### [Problem to work on]
Each entry below should be written out exactly as it is, with no pictures.

____________

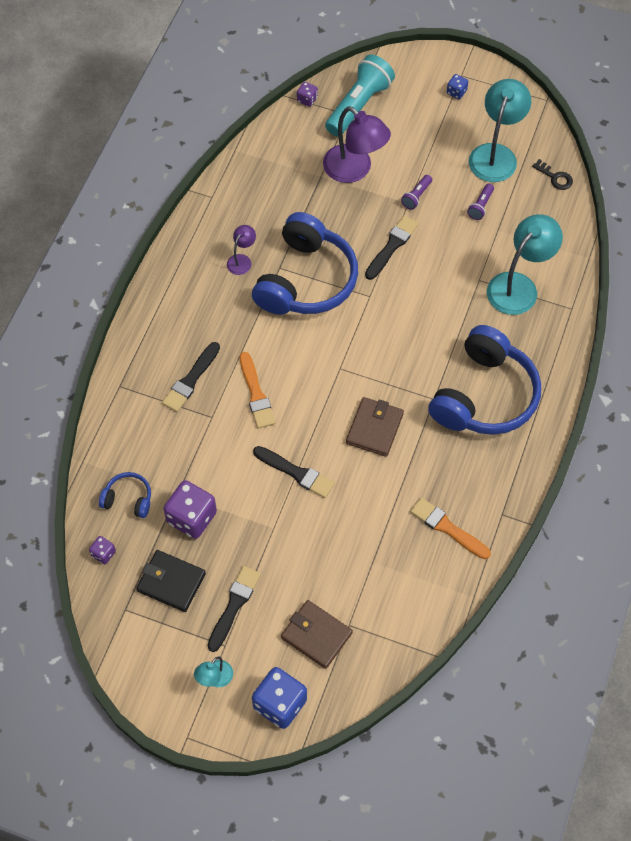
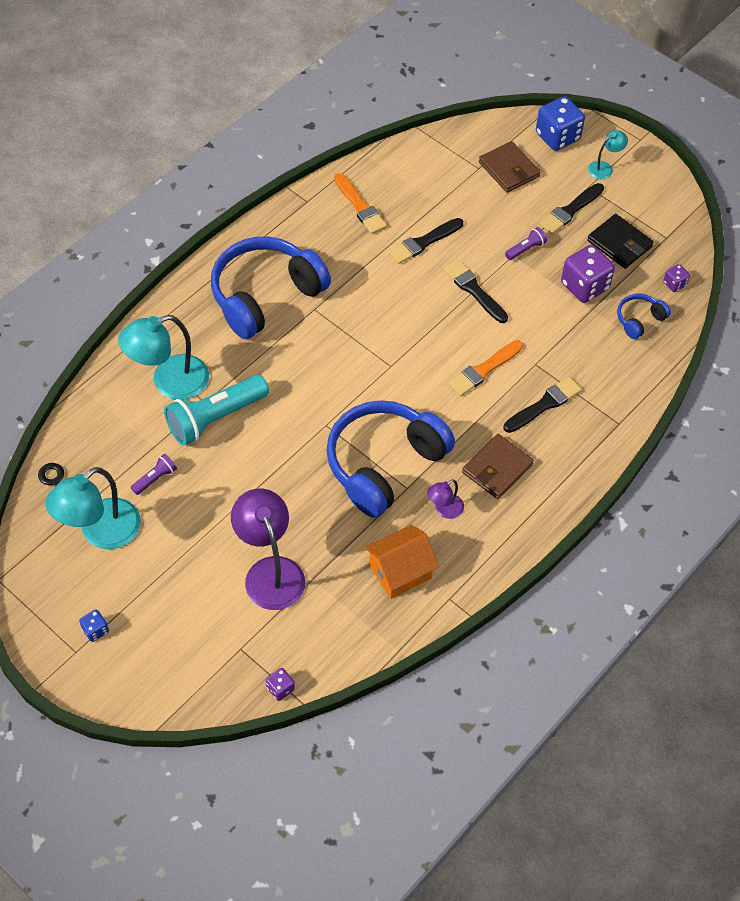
camera: 160 degrees left, 5 degrees down
(128, 499) = (639, 320): blue headphones -> blue headphones turned 105 degrees clockwise
(256, 394) = (484, 370): orange brush -> orange brush turned 135 degrees counterclockwise
(257, 203) = (400, 571): none -> orange house
(359, 105) = (221, 656): turquoise flashlight -> turquoise flashlight (215, 418)
(374, 428) = (384, 302): brown wallet -> brown wallet (497, 469)
(392, 246) = (275, 468): black brush -> black brush (423, 242)
(416, 196) = (218, 515): purple flashlight -> purple flashlight (525, 249)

____________

### [Answer section]
camera: 160 degrees left, 5 degrees down
(128, 499) = (639, 320): blue headphones -> blue headphones turned 105 degrees clockwise
(256, 394) = (484, 370): orange brush -> orange brush turned 135 degrees counterclockwise
(257, 203) = (400, 571): none -> orange house
(359, 105) = (221, 656): turquoise flashlight -> turquoise flashlight (215, 418)
(374, 428) = (384, 302): brown wallet -> brown wallet (497, 469)
(392, 246) = (275, 468): black brush -> black brush (423, 242)
(416, 196) = (218, 515): purple flashlight -> purple flashlight (525, 249)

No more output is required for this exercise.